#### [EXERCISE PROMPT]
Please change "dark blue" to "navy blue" in the part of the material that opens with the line containing "Answer: (D)" and closes at the end of the material. Give that part again with everything else unchanged, and leave the pictures out.

(Records from a collection)
== Segment start ==

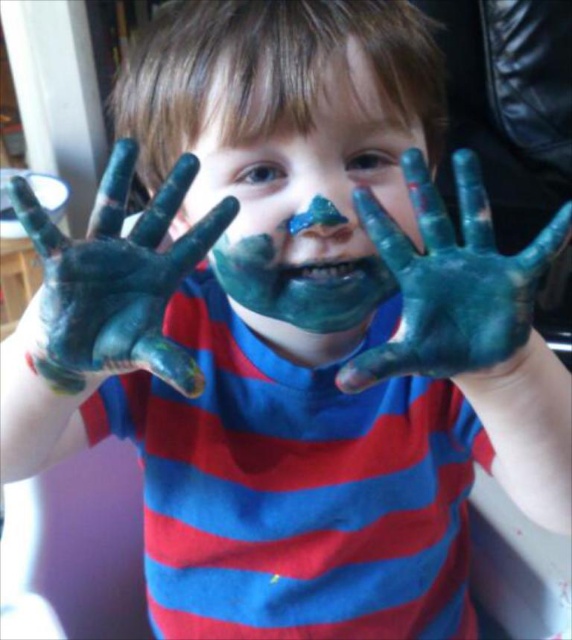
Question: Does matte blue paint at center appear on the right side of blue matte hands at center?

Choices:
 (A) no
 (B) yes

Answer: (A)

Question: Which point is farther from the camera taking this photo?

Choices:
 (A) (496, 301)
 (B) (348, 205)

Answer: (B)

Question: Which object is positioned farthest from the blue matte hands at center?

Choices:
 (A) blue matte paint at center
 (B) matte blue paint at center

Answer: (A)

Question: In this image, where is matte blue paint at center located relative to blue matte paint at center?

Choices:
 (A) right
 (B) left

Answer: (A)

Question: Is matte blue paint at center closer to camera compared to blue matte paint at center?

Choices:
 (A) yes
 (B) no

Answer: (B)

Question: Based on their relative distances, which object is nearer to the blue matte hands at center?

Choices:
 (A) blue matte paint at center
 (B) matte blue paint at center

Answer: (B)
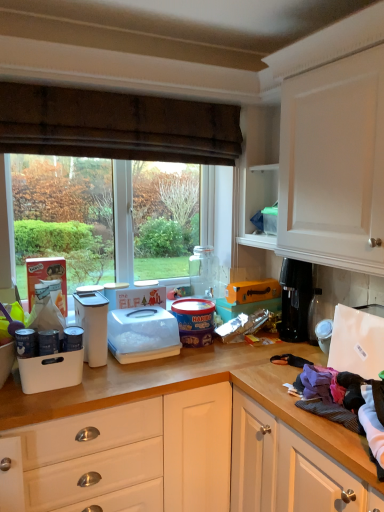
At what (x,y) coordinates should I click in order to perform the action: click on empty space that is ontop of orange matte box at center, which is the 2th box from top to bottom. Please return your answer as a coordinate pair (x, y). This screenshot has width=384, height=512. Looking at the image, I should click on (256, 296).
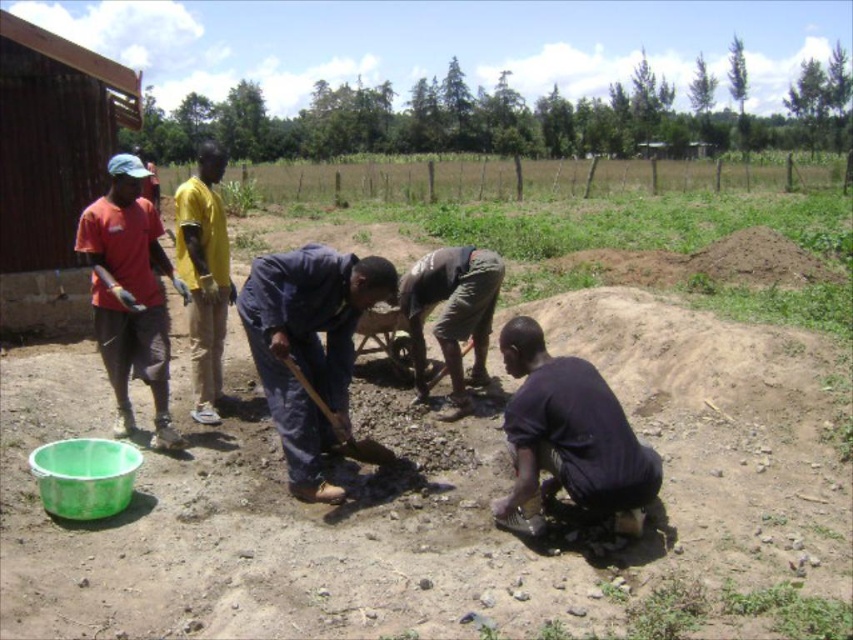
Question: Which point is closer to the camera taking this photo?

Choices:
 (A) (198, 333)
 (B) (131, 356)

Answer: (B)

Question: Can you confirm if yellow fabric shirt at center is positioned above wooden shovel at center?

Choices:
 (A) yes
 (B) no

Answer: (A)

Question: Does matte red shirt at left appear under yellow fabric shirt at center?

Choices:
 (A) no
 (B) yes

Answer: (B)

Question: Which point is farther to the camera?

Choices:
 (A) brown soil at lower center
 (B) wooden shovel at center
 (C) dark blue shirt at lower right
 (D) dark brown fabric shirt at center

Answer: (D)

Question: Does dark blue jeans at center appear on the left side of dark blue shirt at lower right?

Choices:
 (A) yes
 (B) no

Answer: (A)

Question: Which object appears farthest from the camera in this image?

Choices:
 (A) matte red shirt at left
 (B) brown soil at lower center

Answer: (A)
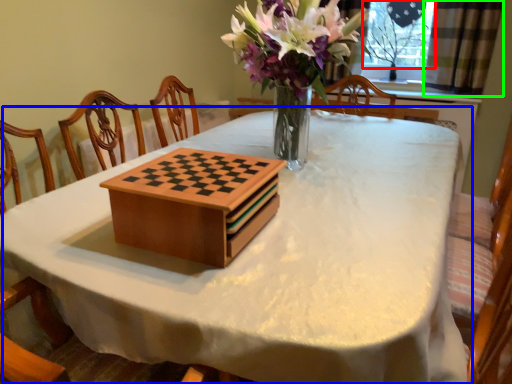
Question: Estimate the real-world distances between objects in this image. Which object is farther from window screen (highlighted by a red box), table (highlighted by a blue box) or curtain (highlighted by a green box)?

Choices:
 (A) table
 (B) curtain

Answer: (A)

== Segment end ==

#### [REPLY TO THE EXERCISE]
Answer: (D)

Question: Does navy blue jeans at center appear on the left side of navy blue shirt at lower right?

Choices:
 (A) yes
 (B) no

Answer: (A)

Question: Which object appears farthest from the camera in this image?

Choices:
 (A) matte red shirt at left
 (B) brown soil at lower center

Answer: (A)
Question: Estimate the real-world distances between objects in this image. Which object is farther from window screen (highlighted by a red box), table (highlighted by a blue box) or curtain (highlighted by a green box)?

Choices:
 (A) table
 (B) curtain

Answer: (A)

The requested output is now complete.